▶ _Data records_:

###

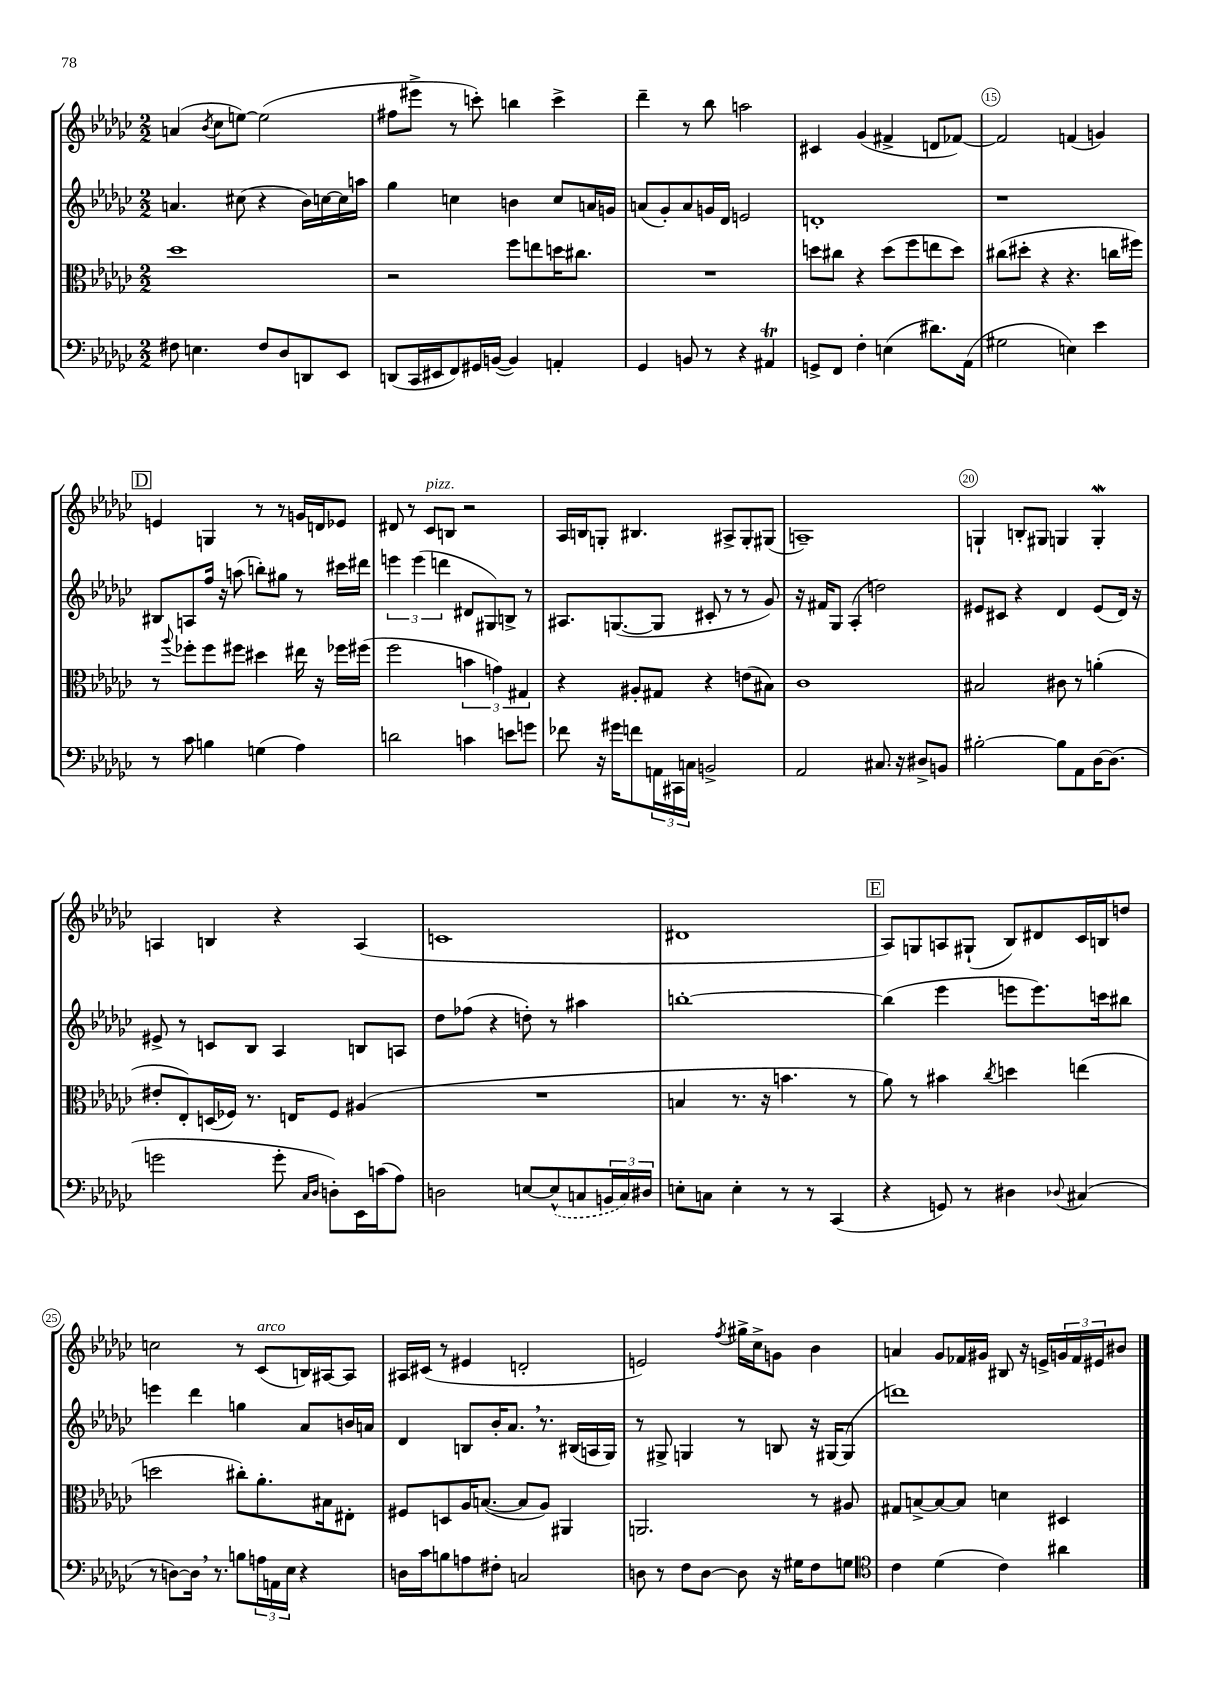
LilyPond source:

<<
\new StaffGroup <<
\new Staff = "s0" {
    \clef treble \key ges \major \numericTimeSignature \time 2/2
    a'4( \acciaccatura { bes'8 } ces''8 e''8~) e''2( |
    fis''8 eis'''8-> r8 c'''8-.) b''4 c'''4-> |
    des'''4-- r8 bes''8 a''2 |
    cis'4 ges'4( fis'4-> d'8 fes'8~) |
    fes'2 f'4( g'4) |
    \mark \markup { \box "D" } e'4 g4 r8 r8 g'16 d'16 ees'8 |
    dis'8 r8 ces'8^\markup { \italic "pizz." } b8 r2 |
    aes16 b16 g8-. bis4. ais8-> g8-. gis8( |
    a1--) |
    g4-! b8-. gis8 g4 g4-.\mordent |
    a4 b4 r4 a4( |
    c'1 |
    dis'1 |
    \mark \markup { \box "E" } aes8) g8 a8 gis8-!( bes8) dis'8 ces'16 b16 d''8 |
    c''2 r8 ces'8^\markup { \italic "arco" }( b16) ais16~ ais8 |
    ais16 cis'16( r8 eis'4 d'2-. |
    e'2) \acciaccatura { f''8 } gis''16-> ces''16-> g'8 bes'4 |
    a'4 ges'8 fes'16 gis'16 bis8 r16 e'16-> \tuplet 3/2 { g'16 fes'16 eis'16 } bis'8 \bar "|." |
}
\new Staff = "s1" {
    \clef treble \key ges \major \numericTimeSignature \time 2/2
    a'4. cis''8( r4 bes'16) c''16~ c''16 a''16 |
    ges''4 c''4 b'4 c''8 a'16 g'16 |
    a'8( ges'8-.) a'8 g'16 des'16 e'2 |
    d'1-. |
    r1 |
    \mark \markup { \box "D" } bis8 a8 f''16 r16 a''8( b''8-.) gis''8 r8 cis'''16 dis'''16 |
    \tuplet 3/2 { e'''4 e'''4( d'''4 } dis'8 gis8) b8-> r8 |
    ais8. g8.~( g8 cis'8-. r8 r8 ges'8) |
    r16 fis'16 ges8 aes4-.( d''2) |
    eis'8 cis'8 r4 des'4 eis'8( des'16) r16 |
    eis'8-> r8 c'8 bes8 aes4 b8 a8 |
    des''8 fes''8( r4 d''8-.) r8 ais''4 |
    b''1~-. |
    \mark \markup { \box "E" } b''4( ees'''4 e'''8 e'''8.) c'''16 bis''8 |
    e'''4 des'''4 g''4 aes'8 b'16 a'16 |
    des'4 b8 bes'16-. aes'8. \breathe r8. bis16( a16 ges16) |
    r8 gis8-> g4 r8 b8 r16 gis16~ gis8( |
    d'''1) \bar "|." |
}
\new Staff = "s2" {
    \clef alto \key ges \major \numericTimeSignature \time 2/2
    des''1 |
    r2 f''8 e''8 d''16 cis''8. |
    R1 |
    d''8 cis''8 r4 d''8( f''8 e''8 d''8) |
    cis''8( dis''8-. r4 r4. c''16 fis''16) |
    \mark \markup { \box "D" } r8 \appoggiatura { aes''8 } fes''8-. fes''8 fis''8 dis''4 eis''16 r16 fes''16 fis''16( |
    f''2 \tuplet 3/2 { b'4 g'4) gis4 } |
    r4 ais8-. gis8 r4 e'8( bis8) |
    ces'1 |
    bis2 cis'8 r8 a'4-.( |
    eis'8-. ees8-.) d16( fes16) r8. e16 fes8 ais4( |
    R1 |
    b4 r8. r16 b'4. r8 |
    \mark \markup { \box "E" } aes'8) r8 bis'4 \acciaccatura { ces''8 } d''4 e''4( |
    d''2 cis''8-.) aes'8.-. bis16 eis8-. |
    fis8 d8 aes16 b8.~( b8 aes8) ais,4 |
    a,2. r8 ais8 |
    gis8 b8~-> b8~ b8 d'4 dis4 \bar "|." |
}
\new Staff = "s3" {
    \clef bass \key ges \major \numericTimeSignature \time 2/2
    fis8 e4. fis8 des8 d,8 ees,8 |
    d,8( ces,16 eis,16 f,8) gis,16 b,16~( b,4) a,4-. |
    ges,4 b,8 r8 r4 ais,4\trill |
    g,8-> f,8 f4-. e4( dis'8.) aes,16( |
    gis2 e4) ees'4 |
    \mark \markup { \box "D" } r8 ces'8 b4 g4( aes4) |
    d'2 c'4 e'8 g'8 |
    fes'8 r16 gis'16 f'8 \tuplet 3/2 { a,16 cis,16 c16 } b,2-> |
    aes,2 cis8. r16 dis8-> b,8 |
    bis2~-. bis8 aes,8 des16~ des8.( |
    g'2 g'8-. \grace { ces16 des16 } d8-.) ees,16 c'16( aes8) |
    d2 e8~ \once \slurDashed e8-^( c8 \tuplet 3/2 { b,16 c16) dis16 } |
    e8-. c8 e4-. r8 r8 ces,4( |
    \mark \markup { \box "E" } r4 g,8) r8 dis4 \appoggiatura { des8 } cis4( |
    r8 d8~) d16 \breathe r8. b8 \tuplet 3/2 { a16 a,16 ees16 } r4 |
    d16 ces'16 b8 a8 fis8-. c2 |
    d8 r8 f8 d8~ d8 r16 gis16 f8 g8 |
    \clef tenor ces'4 des'4( ces'4) ais'4 \bar "|." |
}
>>
>>
\layout { \context { \Score currentBarNumber = #11 \override BarNumber.break-visibility = ##(#f #t #t) barNumberVisibility = #(every-nth-bar-number-visible 5) \override BarNumber.stencil = #(make-stencil-circler 0.1 0.3 ly:text-interface::print) } }
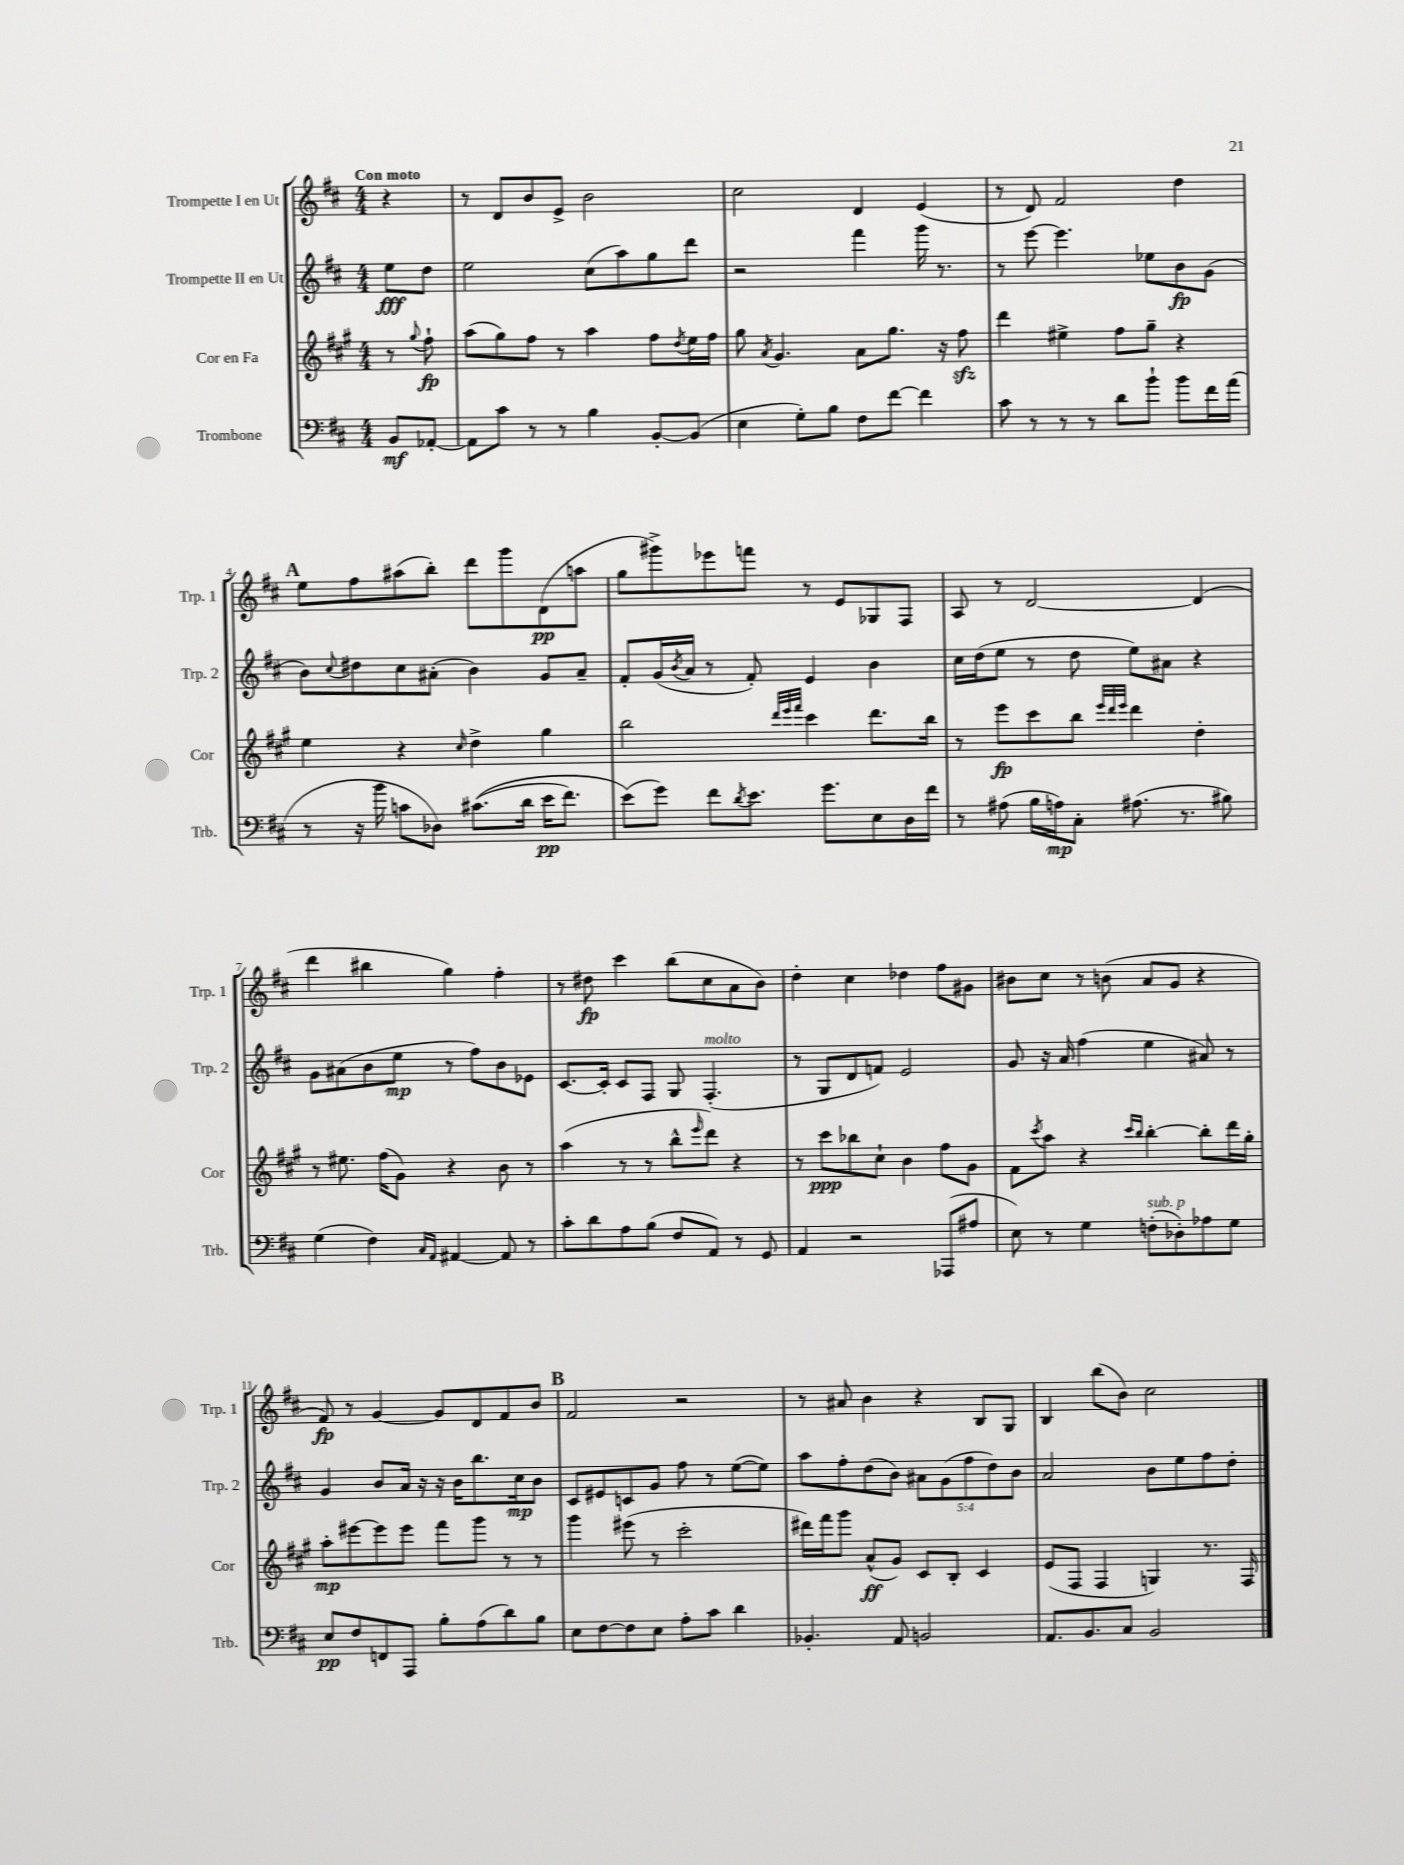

###

▶ _Goal_: Filter the lines above, keeping each one that contains the string "major" with matching case.

▶ _Complete answer_:
    \clef treble \key ges \major \numericTimeSignature \time 2/2
    \clef treble \key ges \major \numericTimeSignature \time 2/2
    \clef alto \key ges \major \numericTimeSignature \time 2/2
    \clef bass \key ges \major \numericTimeSignature \time 2/2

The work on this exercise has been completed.